(Object state comparisons)

== == ==

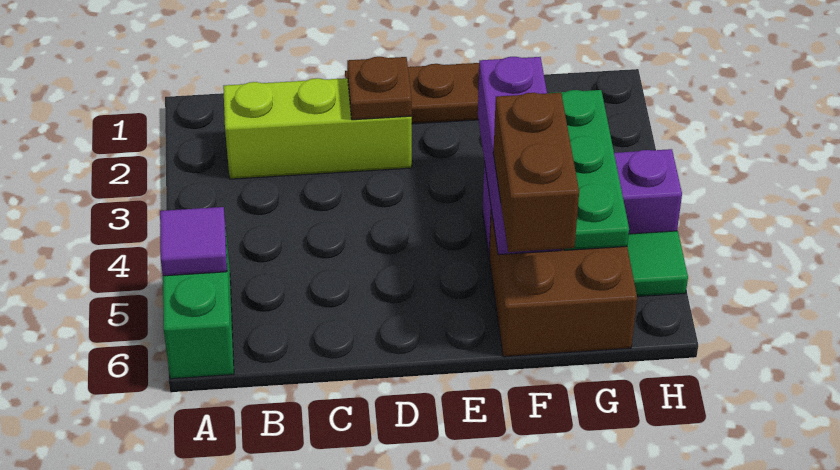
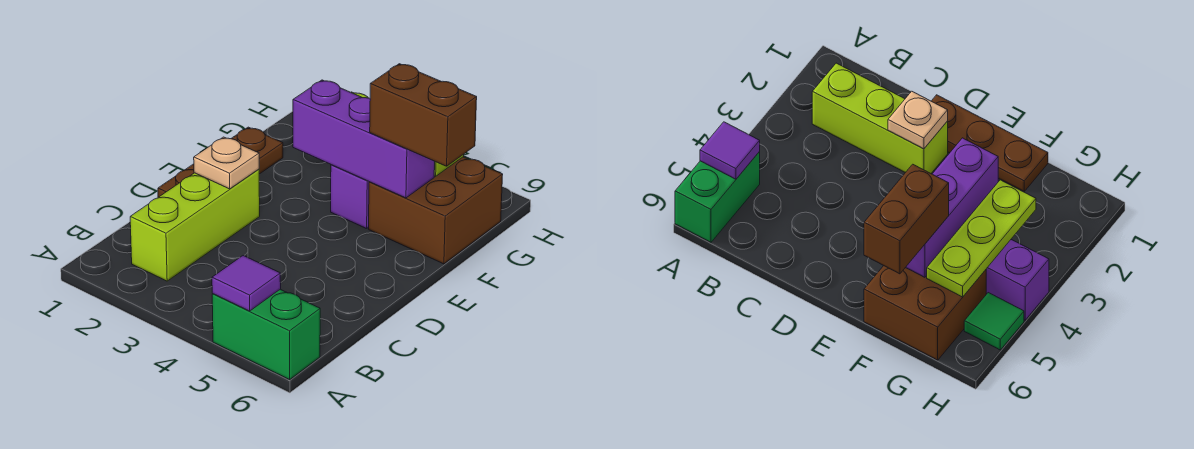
brown plate D2 level 2 -> tan plate D2 level 2
green plate G3:G5 level 2 -> lime plate G3:G5 level 2

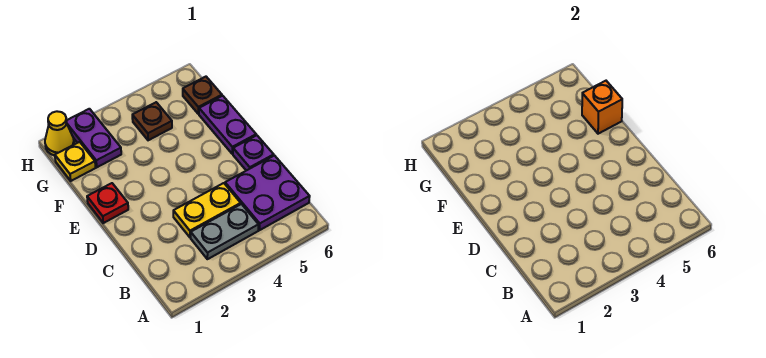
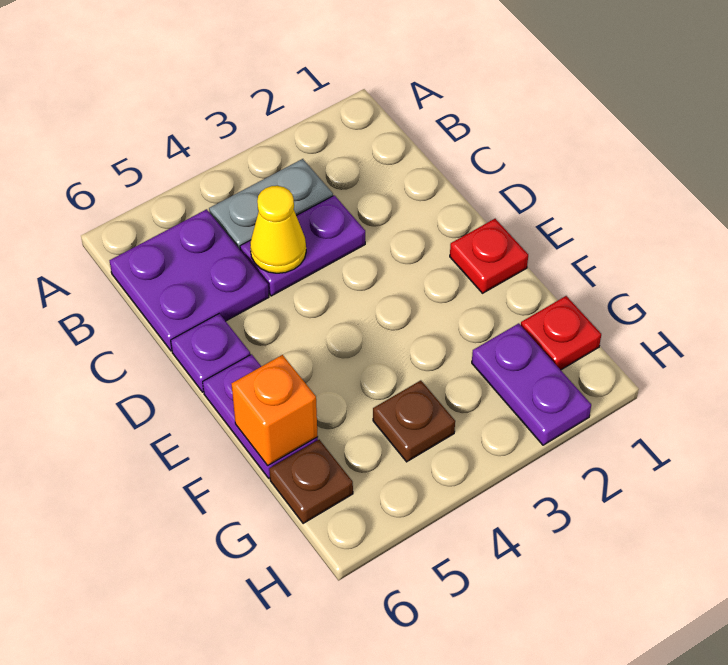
yellow plate C3:C4 level 1 -> purple plate C3:C4 level 1
yellow plate G1 level 1 -> red plate G1 level 1
yellow cone H1 level 1 -> yellow cone C4 level 2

== == ==

* [GOAL OF THE EXERCISE]:
Transcribe every entry exactly, leaving out the pictures.

* [YOUR RESPONSE]:
brown plate D2 level 2 -> tan plate D2 level 2
green plate G3:G5 level 2 -> lime plate G3:G5 level 2

yellow plate C3:C4 level 1 -> purple plate C3:C4 level 1
yellow plate G1 level 1 -> red plate G1 level 1
yellow cone H1 level 1 -> yellow cone C4 level 2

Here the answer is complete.